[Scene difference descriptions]
▬▬▬
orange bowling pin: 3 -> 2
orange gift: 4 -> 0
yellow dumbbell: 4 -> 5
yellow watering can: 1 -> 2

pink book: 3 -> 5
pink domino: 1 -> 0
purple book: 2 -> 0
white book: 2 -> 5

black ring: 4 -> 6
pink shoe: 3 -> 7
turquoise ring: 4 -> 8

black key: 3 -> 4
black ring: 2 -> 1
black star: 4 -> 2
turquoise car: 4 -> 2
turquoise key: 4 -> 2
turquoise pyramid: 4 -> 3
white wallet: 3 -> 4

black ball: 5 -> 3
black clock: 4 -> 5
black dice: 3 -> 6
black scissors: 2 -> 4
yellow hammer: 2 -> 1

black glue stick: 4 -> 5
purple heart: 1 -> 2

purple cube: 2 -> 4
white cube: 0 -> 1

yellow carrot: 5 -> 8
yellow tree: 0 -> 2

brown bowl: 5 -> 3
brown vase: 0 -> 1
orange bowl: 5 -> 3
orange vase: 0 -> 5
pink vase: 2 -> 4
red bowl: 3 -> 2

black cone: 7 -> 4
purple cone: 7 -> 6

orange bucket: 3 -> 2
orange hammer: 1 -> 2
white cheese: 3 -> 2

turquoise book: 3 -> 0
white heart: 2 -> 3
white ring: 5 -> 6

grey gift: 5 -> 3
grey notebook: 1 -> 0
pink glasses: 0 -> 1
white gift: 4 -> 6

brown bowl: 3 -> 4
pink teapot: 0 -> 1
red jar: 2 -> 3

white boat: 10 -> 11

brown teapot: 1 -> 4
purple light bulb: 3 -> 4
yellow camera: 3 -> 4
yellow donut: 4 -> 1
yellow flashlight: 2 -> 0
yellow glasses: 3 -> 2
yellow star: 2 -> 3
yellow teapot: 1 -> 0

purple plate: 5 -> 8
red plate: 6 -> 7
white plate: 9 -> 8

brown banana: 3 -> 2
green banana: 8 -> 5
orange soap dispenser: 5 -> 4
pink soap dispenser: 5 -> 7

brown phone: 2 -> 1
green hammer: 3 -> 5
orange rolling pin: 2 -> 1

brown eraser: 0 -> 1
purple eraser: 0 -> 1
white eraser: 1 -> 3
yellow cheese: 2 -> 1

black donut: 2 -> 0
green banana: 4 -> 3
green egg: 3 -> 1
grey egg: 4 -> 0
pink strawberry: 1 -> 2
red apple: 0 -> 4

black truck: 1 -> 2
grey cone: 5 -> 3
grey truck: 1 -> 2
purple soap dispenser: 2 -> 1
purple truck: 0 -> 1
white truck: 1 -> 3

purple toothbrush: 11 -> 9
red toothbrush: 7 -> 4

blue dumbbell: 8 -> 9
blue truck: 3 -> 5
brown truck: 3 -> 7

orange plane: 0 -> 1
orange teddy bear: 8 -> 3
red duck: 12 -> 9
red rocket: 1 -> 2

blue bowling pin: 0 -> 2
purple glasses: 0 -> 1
▬▬▬
What the exercise asks: Nothing should appear in the answer except the lines from the one containing "black scissors: 2 -> 4" to the end of the data above, reproduced exactly.

Solution below:
black scissors: 2 -> 4
yellow hammer: 2 -> 1

black glue stick: 4 -> 5
purple heart: 1 -> 2

purple cube: 2 -> 4
white cube: 0 -> 1

yellow carrot: 5 -> 8
yellow tree: 0 -> 2

brown bowl: 5 -> 3
brown vase: 0 -> 1
orange bowl: 5 -> 3
orange vase: 0 -> 5
pink vase: 2 -> 4
red bowl: 3 -> 2

black cone: 7 -> 4
purple cone: 7 -> 6

orange bucket: 3 -> 2
orange hammer: 1 -> 2
white cheese: 3 -> 2

turquoise book: 3 -> 0
white heart: 2 -> 3
white ring: 5 -> 6

grey gift: 5 -> 3
grey notebook: 1 -> 0
pink glasses: 0 -> 1
white gift: 4 -> 6

brown bowl: 3 -> 4
pink teapot: 0 -> 1
red jar: 2 -> 3

white boat: 10 -> 11

brown teapot: 1 -> 4
purple light bulb: 3 -> 4
yellow camera: 3 -> 4
yellow donut: 4 -> 1
yellow flashlight: 2 -> 0
yellow glasses: 3 -> 2
yellow star: 2 -> 3
yellow teapot: 1 -> 0

purple plate: 5 -> 8
red plate: 6 -> 7
white plate: 9 -> 8

brown banana: 3 -> 2
green banana: 8 -> 5
orange soap dispenser: 5 -> 4
pink soap dispenser: 5 -> 7

brown phone: 2 -> 1
green hammer: 3 -> 5
orange rolling pin: 2 -> 1

brown eraser: 0 -> 1
purple eraser: 0 -> 1
white eraser: 1 -> 3
yellow cheese: 2 -> 1

black donut: 2 -> 0
green banana: 4 -> 3
green egg: 3 -> 1
grey egg: 4 -> 0
pink strawberry: 1 -> 2
red apple: 0 -> 4

black truck: 1 -> 2
grey cone: 5 -> 3
grey truck: 1 -> 2
purple soap dispenser: 2 -> 1
purple truck: 0 -> 1
white truck: 1 -> 3

purple toothbrush: 11 -> 9
red toothbrush: 7 -> 4

blue dumbbell: 8 -> 9
blue truck: 3 -> 5
brown truck: 3 -> 7

orange plane: 0 -> 1
orange teddy bear: 8 -> 3
red duck: 12 -> 9
red rocket: 1 -> 2

blue bowling pin: 0 -> 2
purple glasses: 0 -> 1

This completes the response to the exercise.